Work task
All the lines below need to be output exactly, apart from any images.

====== The data ======

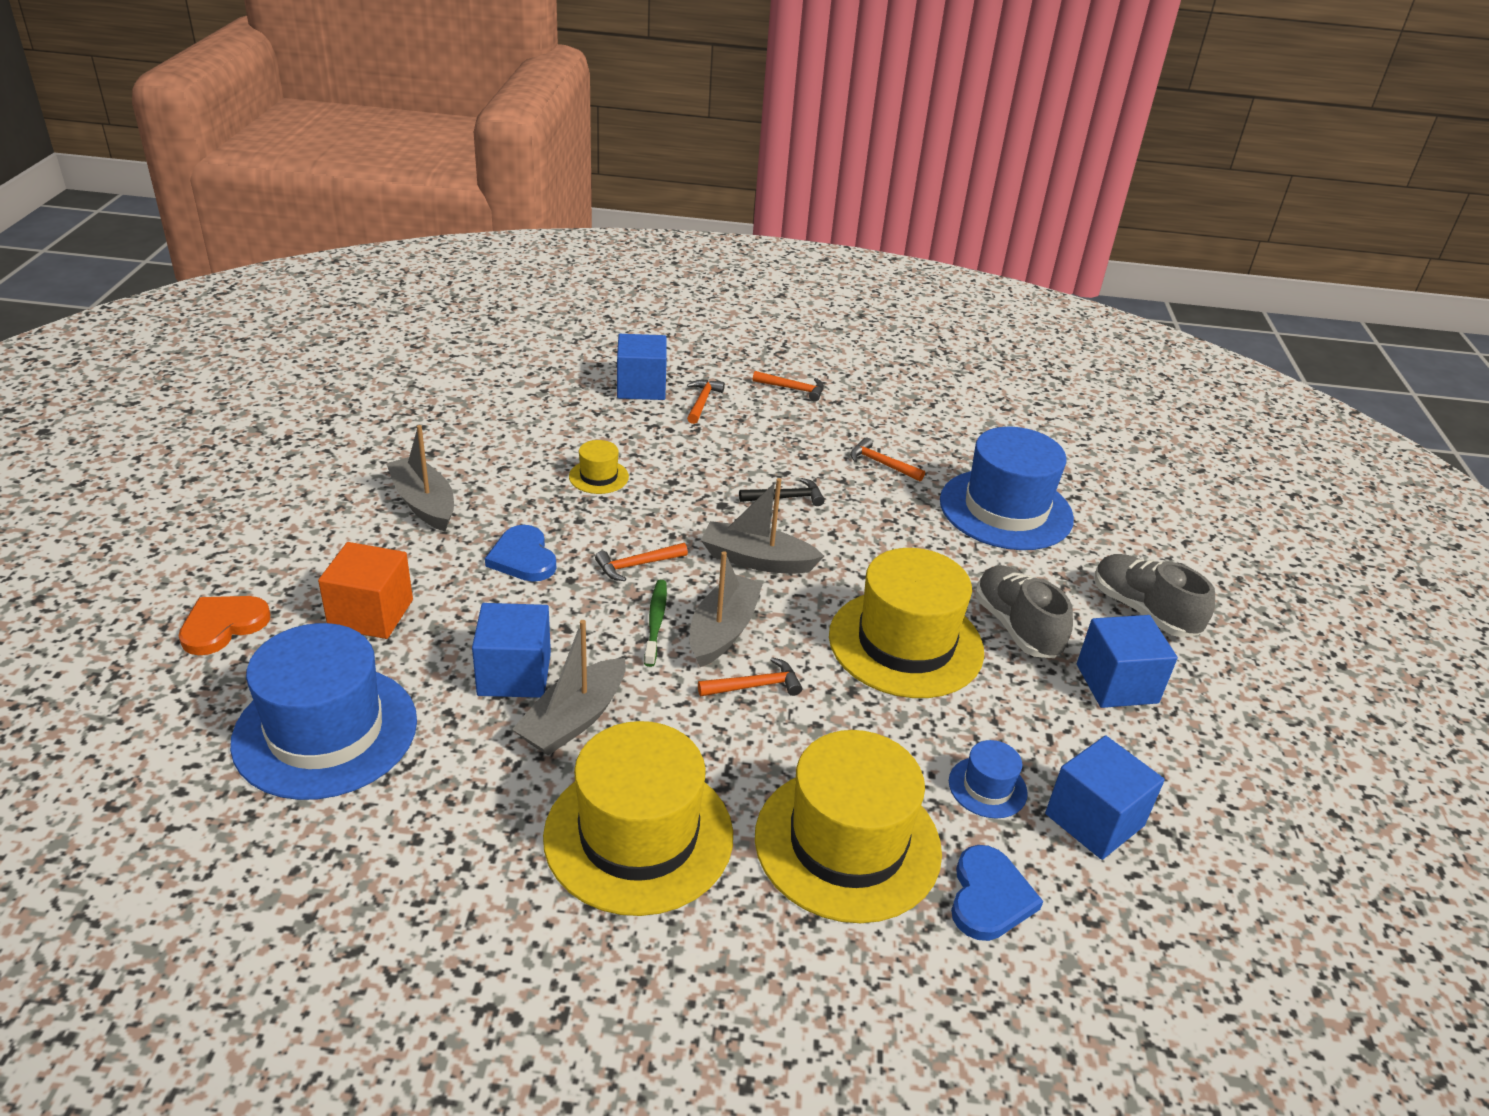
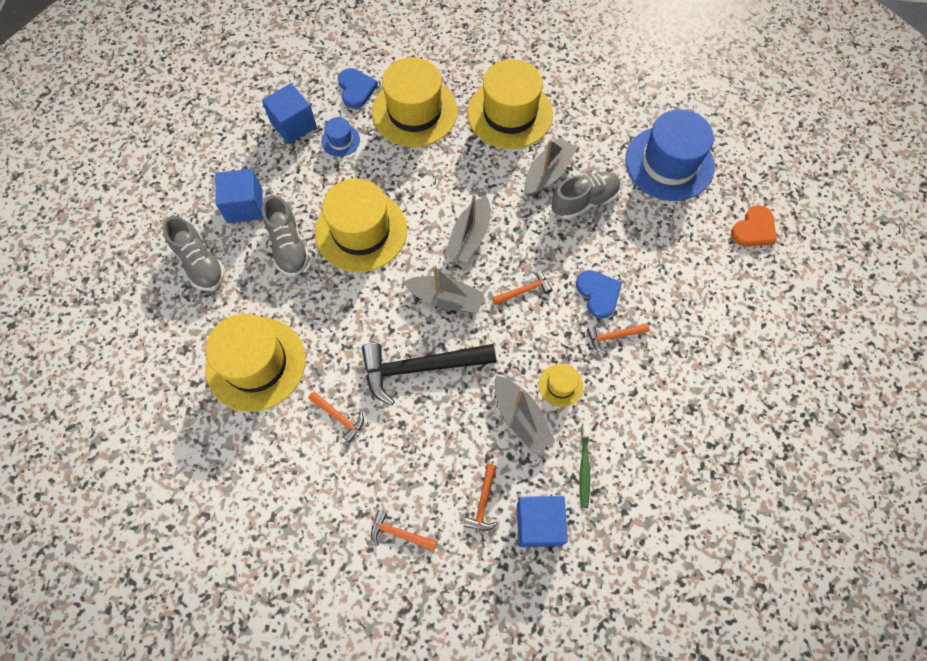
camera: 175 degrees left, 30 degrees up
orange cube [318,542,413,639] -> none
grey boat [386,425,454,532] -> grey boat moved to [494,376,555,454]
blue cube [472,603,551,698] -> grey shoe [551,171,621,219]
green toothbrush [644,580,667,667] -> green toothbrush moved to [580,422,590,508]
orange hammer [698,657,802,696] -> orange hammer moved to [587,323,650,354]
black hammer [739,478,825,506] -> black hammer [362,343,496,406], size x2.13
blue hat [940,427,1074,550] -> yellow hat [205,314,306,412]
blue heart [951,845,1043,941] -> blue heart turned 150 degrees clockwise [338,68,378,109]

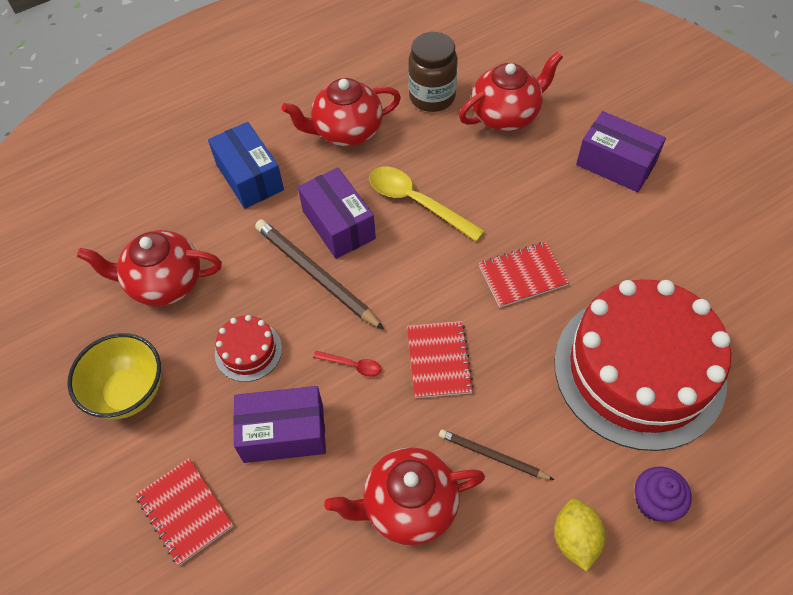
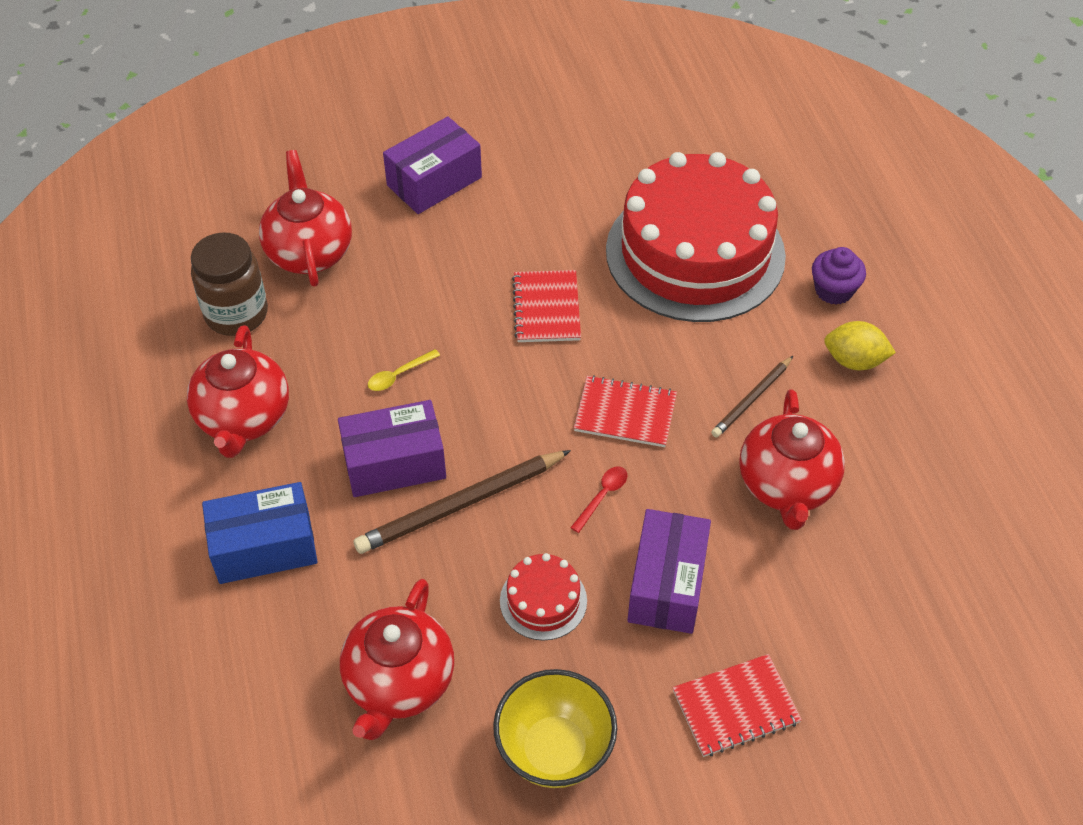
camera: 75 degrees left, 5 degrees down
yellow spoon [369,167,485,242] -> yellow spoon [368,349,440,391], size x0.48

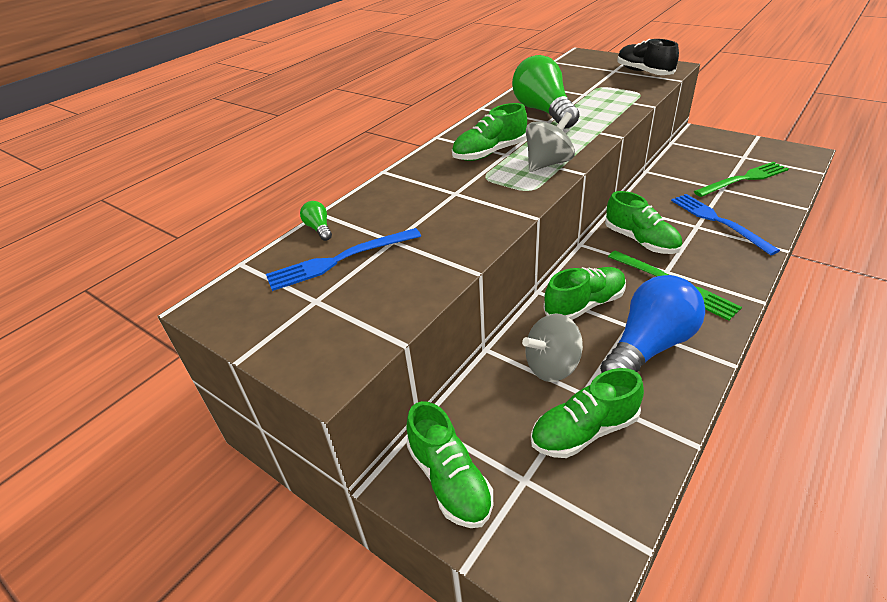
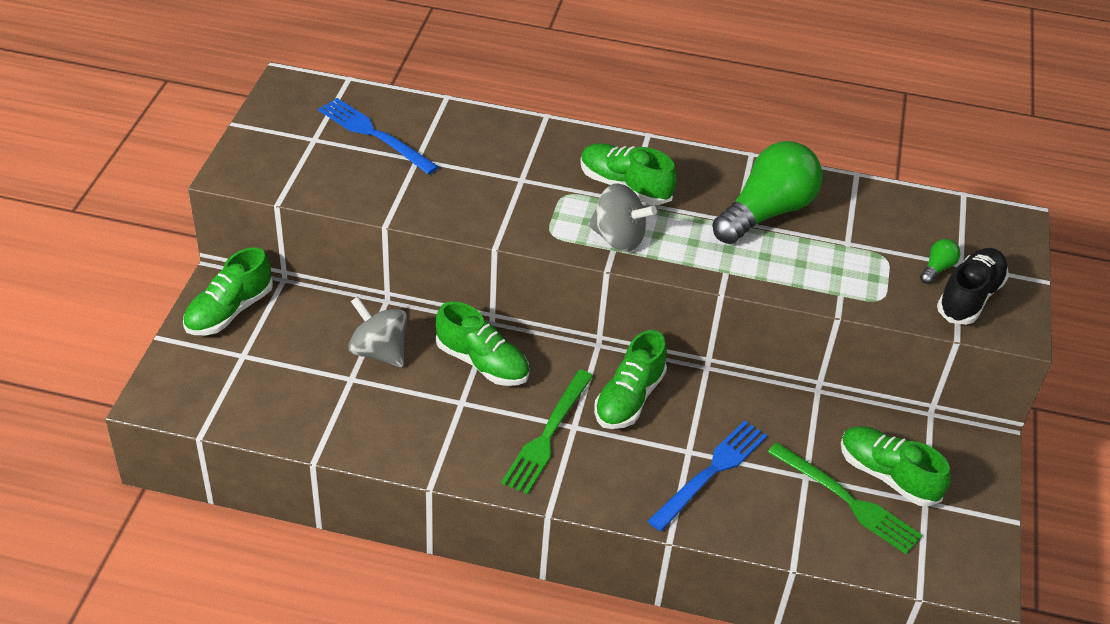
camera: 60 degrees right, 5 degrees up
green light bulb [300,201,332,241] -> green light bulb moved to [920,239,960,284]
green shoe [531,368,644,458] -> green shoe moved to [841,426,951,507]
blue light bulb [600,275,705,373] -> none

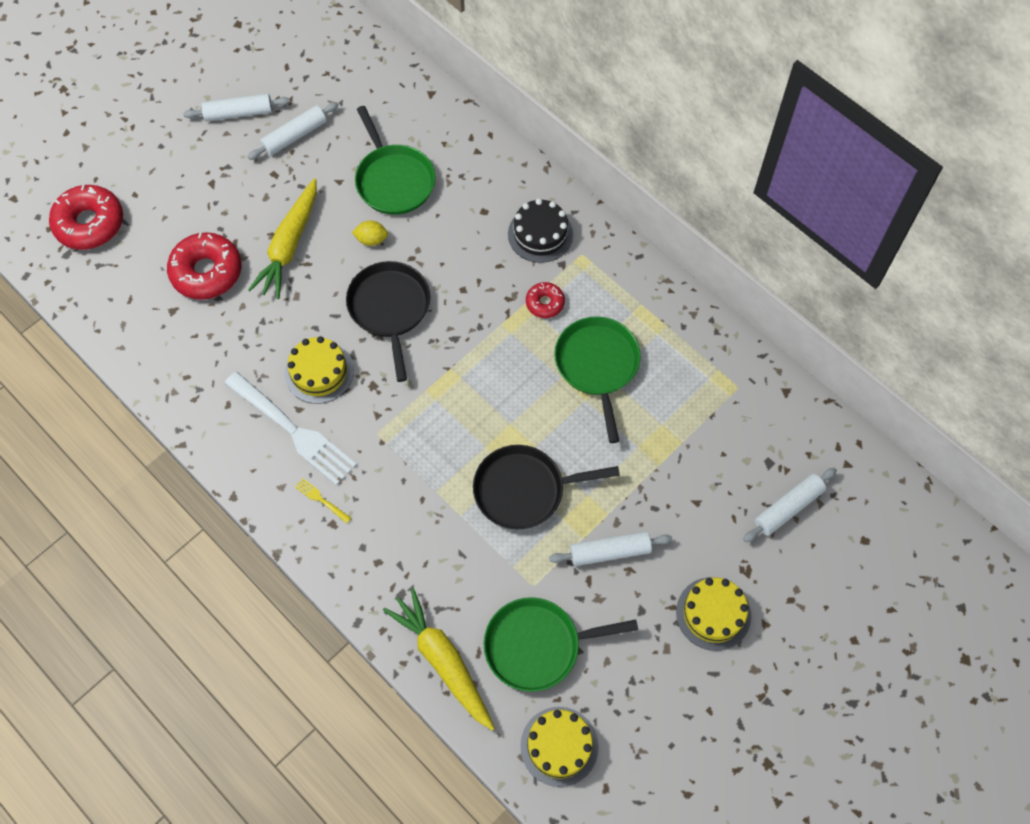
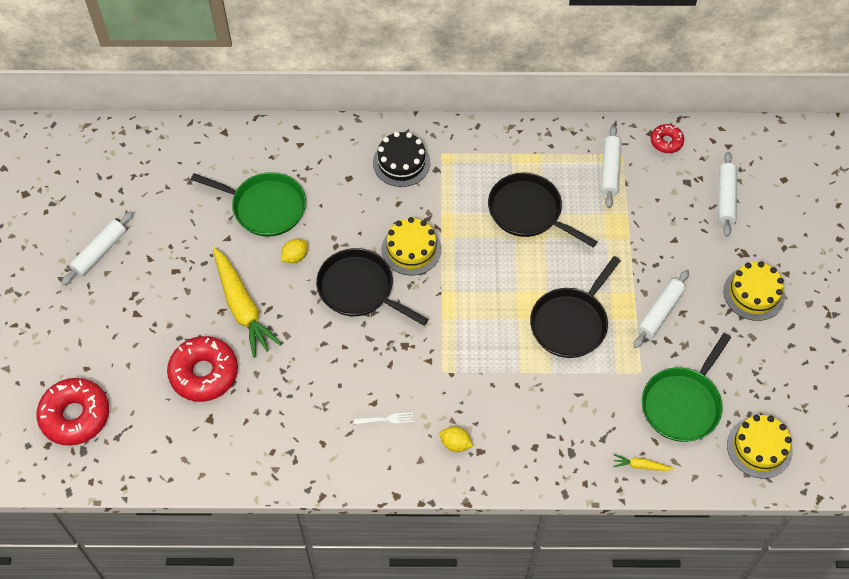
camera: 45 degrees left, 5 degrees down
white fork [224,371,357,486] -> white fork [354,412,414,424], size x0.40
white rolling pin [247,102,338,160] -> white rolling pin moved to [601,125,621,208]
yellow cake [285,336,354,404] -> yellow cake moved to [382,217,441,275]
yellow fork [295,478,351,523] -> yellow lemon [440,426,473,452]
yellow carrot [383,588,495,731] -> yellow carrot [613,454,674,471], size x0.43
red donut [526,282,565,318] -> red donut moved to [651,124,684,153]
green pan [554,317,641,443] -> black pan [488,173,598,247]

======

Solution to this task
camera: 175 degrees left, 30 degrees up
orange cube [318,542,413,639] -> none
grey boat [386,425,454,532] -> grey boat moved to [494,376,555,454]
blue cube [472,603,551,698] -> grey shoe [551,171,621,219]
green toothbrush [644,580,667,667] -> green toothbrush moved to [580,422,590,508]
orange hammer [698,657,802,696] -> orange hammer moved to [587,323,650,354]
black hammer [739,478,825,506] -> black hammer [362,343,496,406], size x2.13
blue hat [940,427,1074,550] -> yellow hat [205,314,306,412]
blue heart [951,845,1043,941] -> blue heart turned 150 degrees clockwise [338,68,378,109]

camera: 75 degrees left, 5 degrees down
yellow spoon [369,167,485,242] -> yellow spoon [368,349,440,391], size x0.48

camera: 60 degrees right, 5 degrees up
green light bulb [300,201,332,241] -> green light bulb moved to [920,239,960,284]
green shoe [531,368,644,458] -> green shoe moved to [841,426,951,507]
blue light bulb [600,275,705,373] -> none

camera: 45 degrees left, 5 degrees down
white fork [224,371,357,486] -> white fork [354,412,414,424], size x0.40
white rolling pin [247,102,338,160] -> white rolling pin moved to [601,125,621,208]
yellow cake [285,336,354,404] -> yellow cake moved to [382,217,441,275]
yellow fork [295,478,351,523] -> yellow lemon [440,426,473,452]
yellow carrot [383,588,495,731] -> yellow carrot [613,454,674,471], size x0.43
red donut [526,282,565,318] -> red donut moved to [651,124,684,153]
green pan [554,317,641,443] -> black pan [488,173,598,247]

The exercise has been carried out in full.